Problem requirements: All entries below need to be written out exactly, but without their pictures.
═══ Material for this task
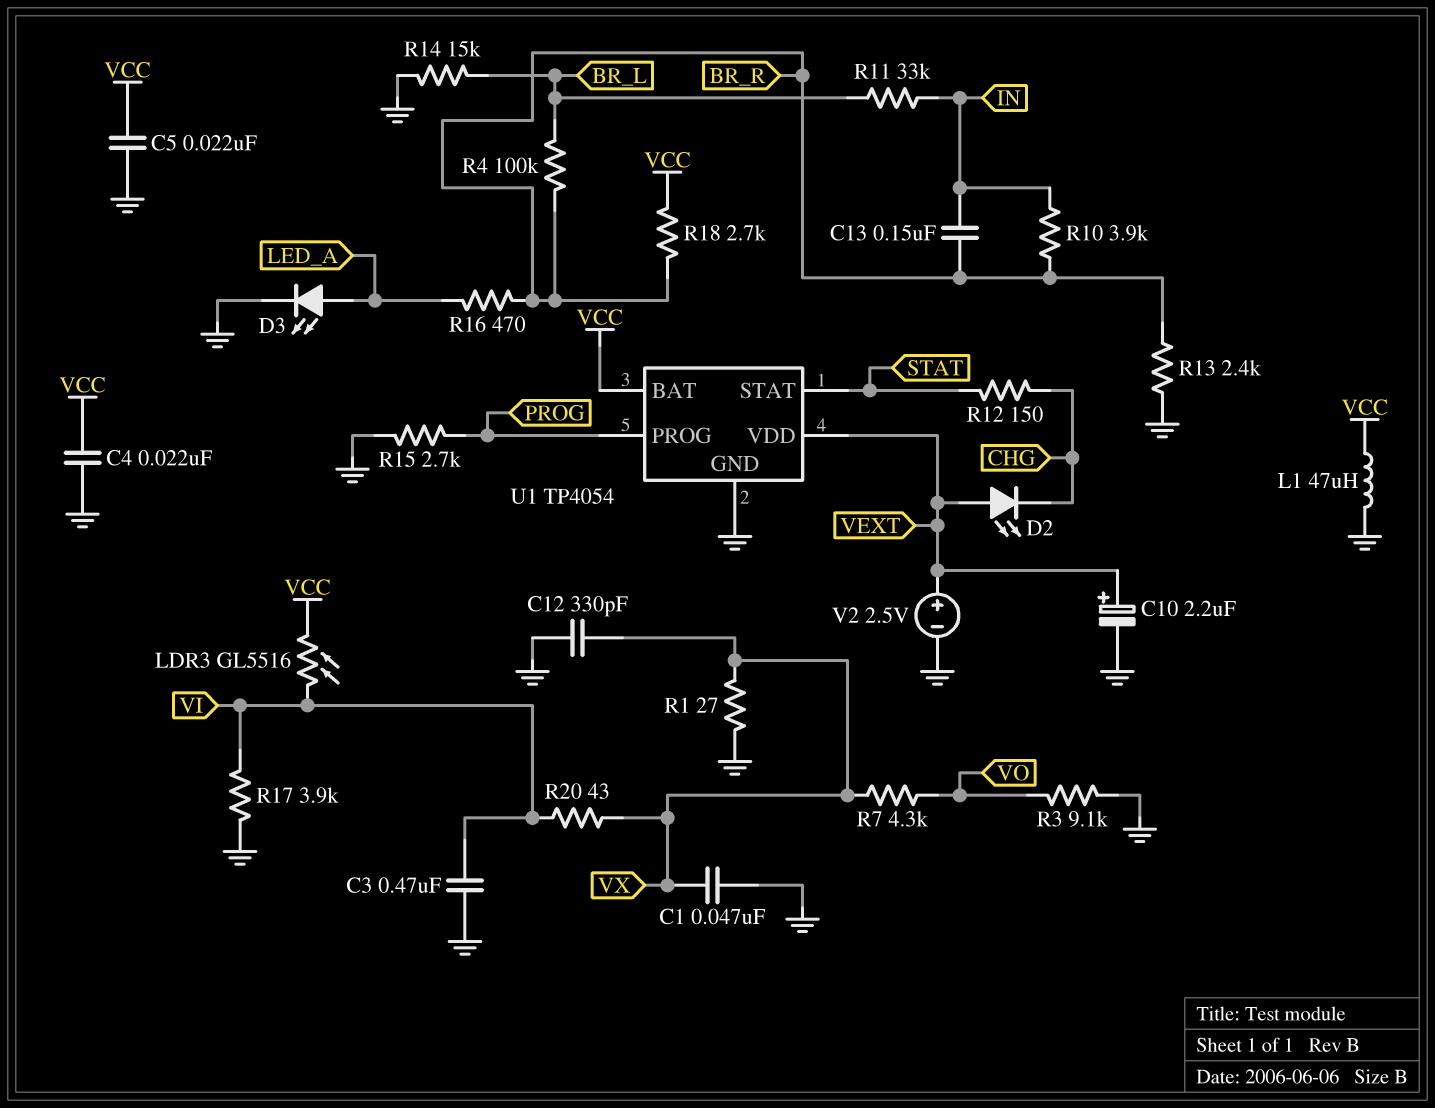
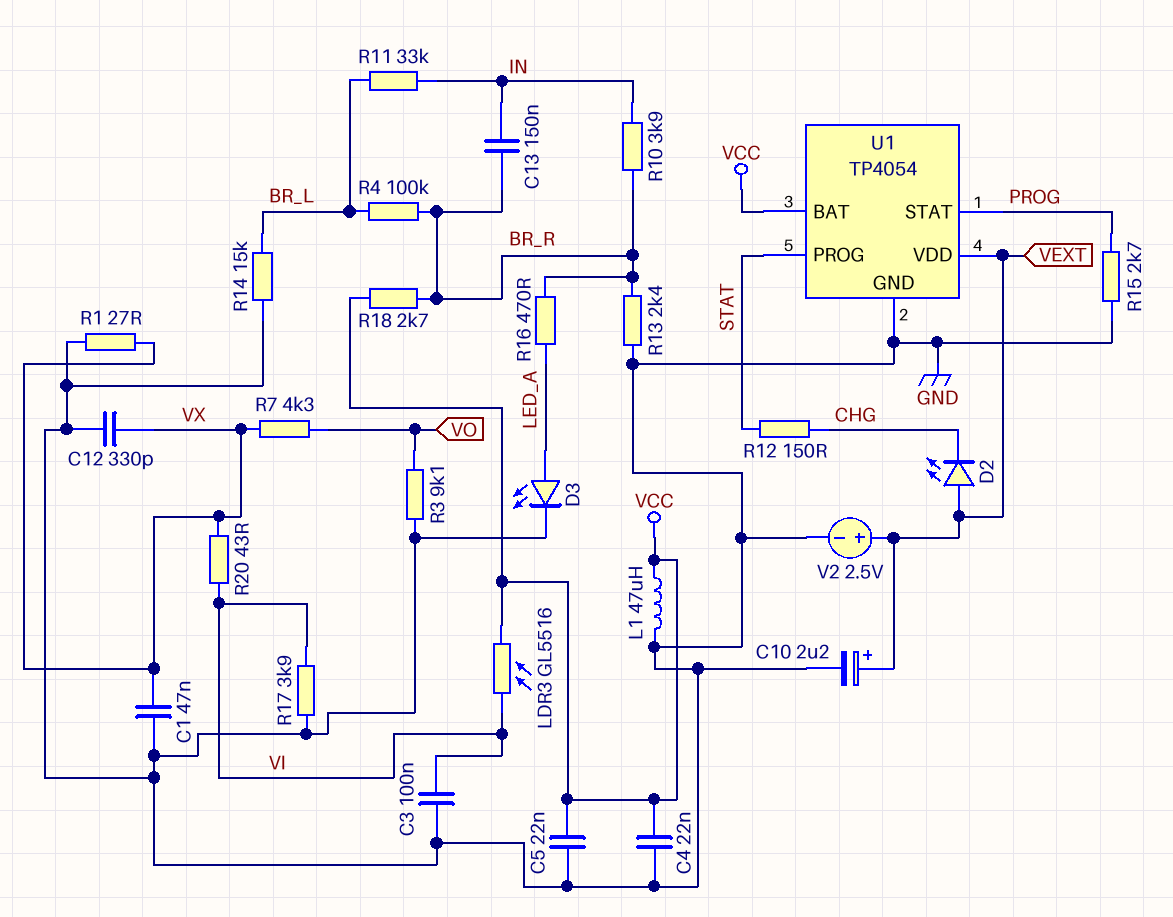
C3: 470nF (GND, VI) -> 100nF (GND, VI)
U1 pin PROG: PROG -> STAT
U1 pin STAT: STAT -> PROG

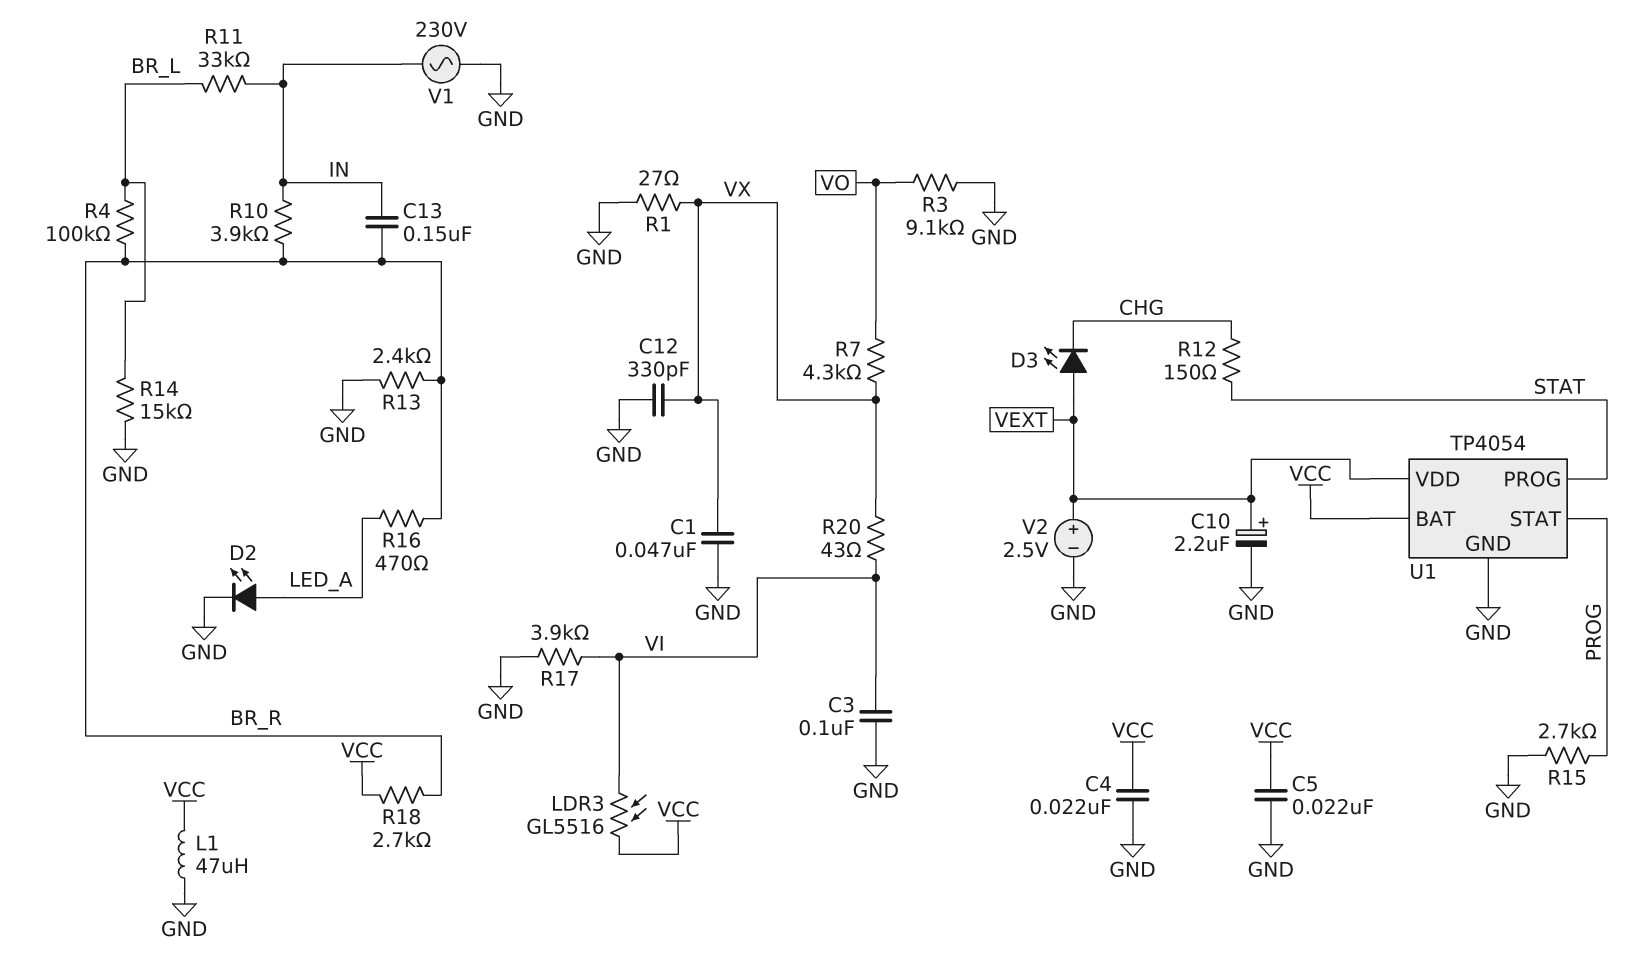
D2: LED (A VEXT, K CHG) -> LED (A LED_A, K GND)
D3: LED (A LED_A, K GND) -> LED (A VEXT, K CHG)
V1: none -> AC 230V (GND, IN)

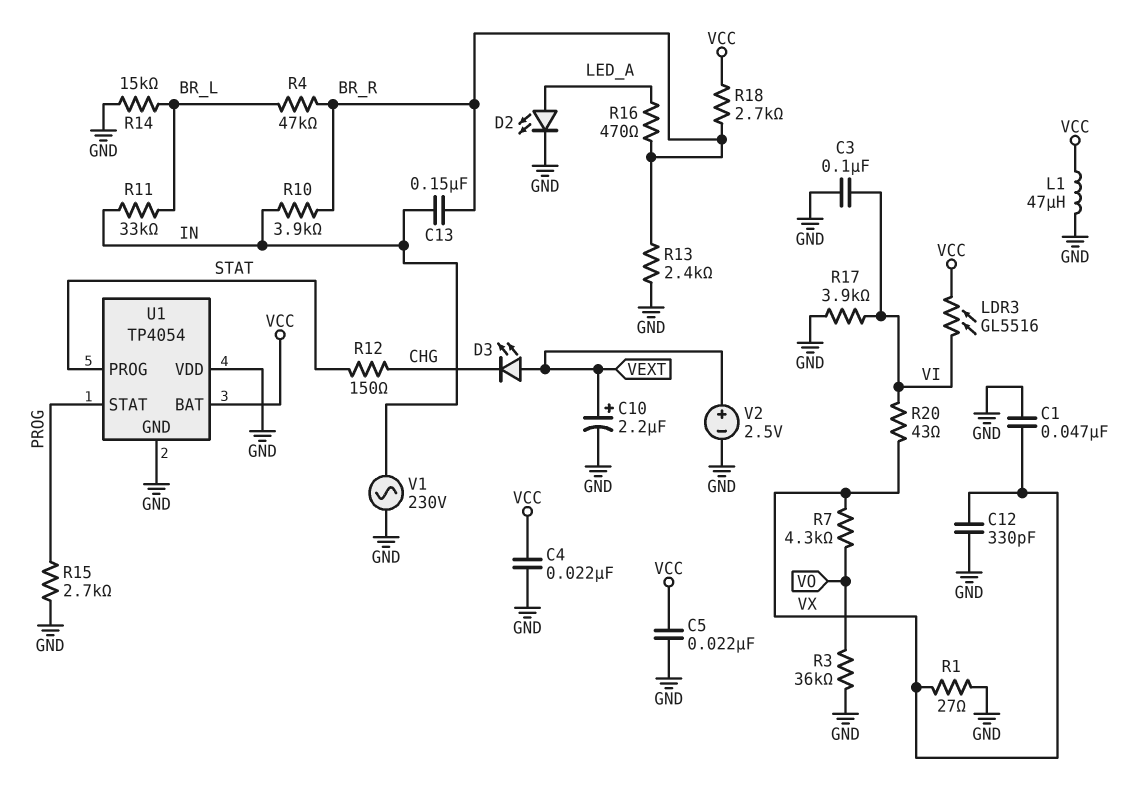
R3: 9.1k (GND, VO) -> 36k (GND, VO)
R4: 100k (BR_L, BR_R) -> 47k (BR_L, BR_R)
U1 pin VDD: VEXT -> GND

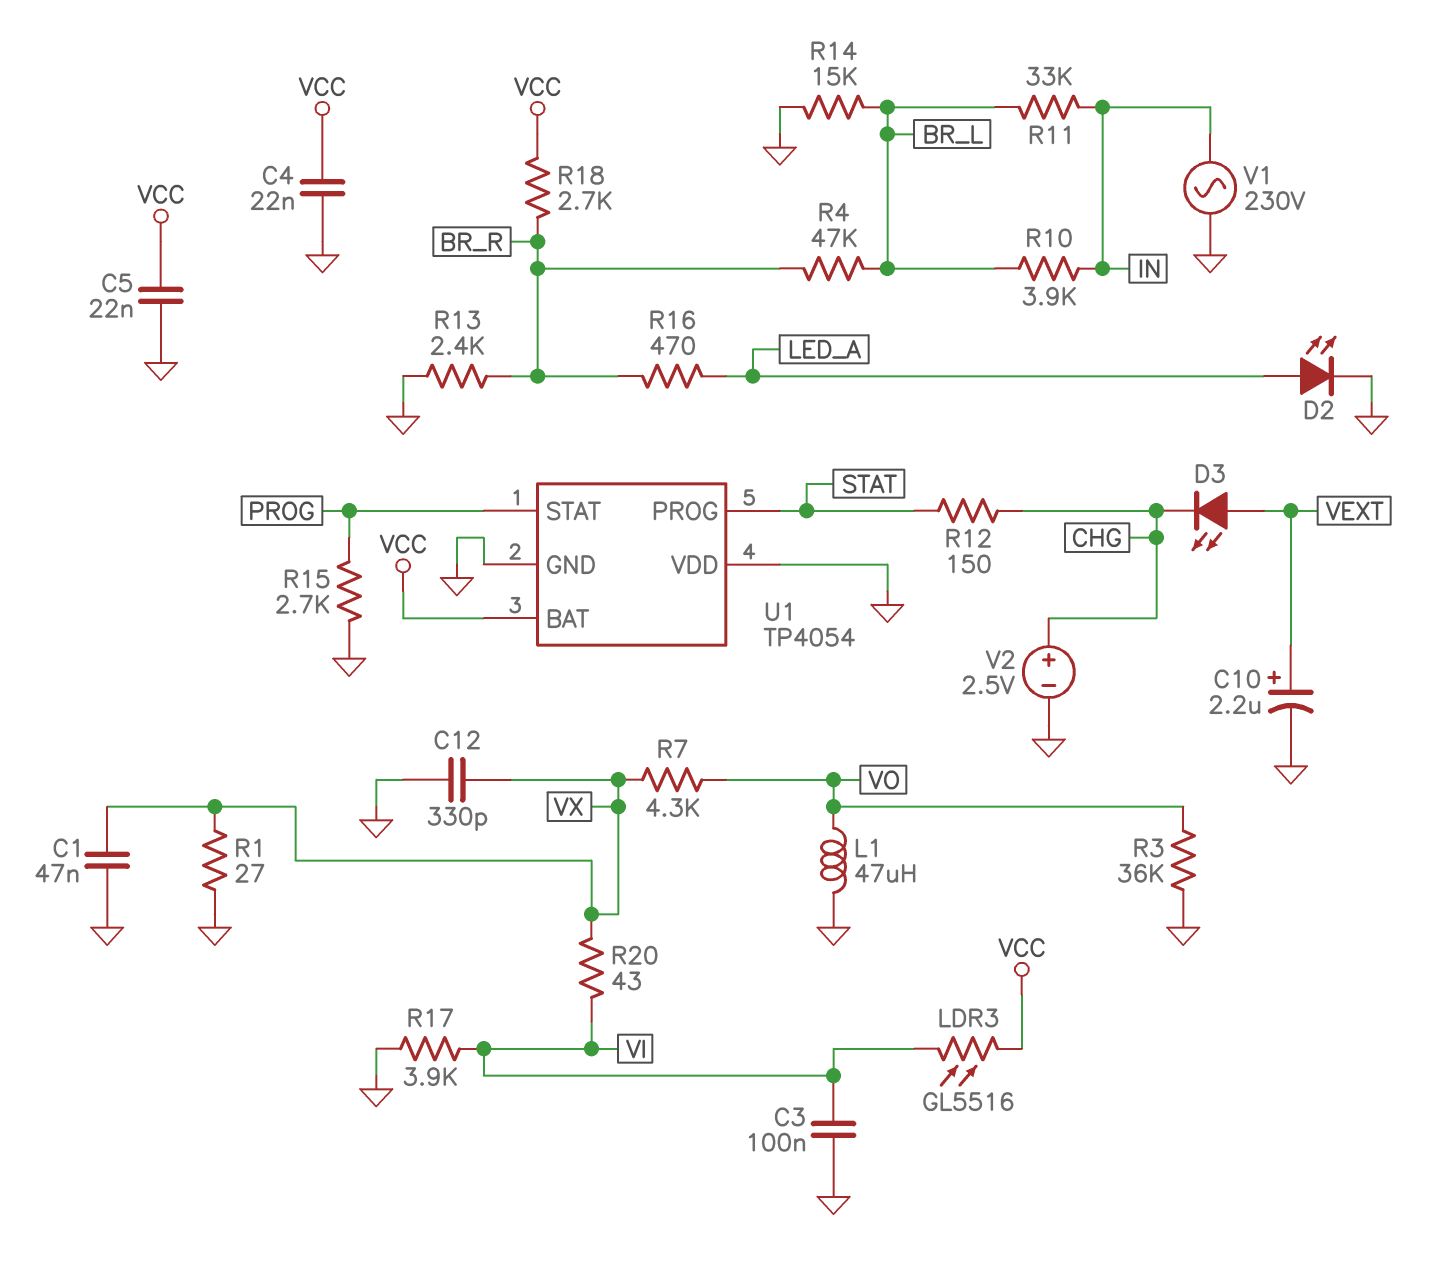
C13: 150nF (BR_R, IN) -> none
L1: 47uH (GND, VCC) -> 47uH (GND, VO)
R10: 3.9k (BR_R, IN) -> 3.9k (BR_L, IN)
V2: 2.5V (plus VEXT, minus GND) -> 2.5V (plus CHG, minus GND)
══════
Result for this task:
C3: 470nF (GND, VI) -> 100nF (GND, VI)
U1 pin PROG: PROG -> STAT
U1 pin STAT: STAT -> PROG

D2: LED (A VEXT, K CHG) -> LED (A LED_A, K GND)
D3: LED (A LED_A, K GND) -> LED (A VEXT, K CHG)
V1: none -> AC 230V (GND, IN)

R3: 9.1k (GND, VO) -> 36k (GND, VO)
R4: 100k (BR_L, BR_R) -> 47k (BR_L, BR_R)
U1 pin VDD: VEXT -> GND

C13: 150nF (BR_R, IN) -> none
L1: 47uH (GND, VCC) -> 47uH (GND, VO)
R10: 3.9k (BR_R, IN) -> 3.9k (BR_L, IN)
V2: 2.5V (plus VEXT, minus GND) -> 2.5V (plus CHG, minus GND)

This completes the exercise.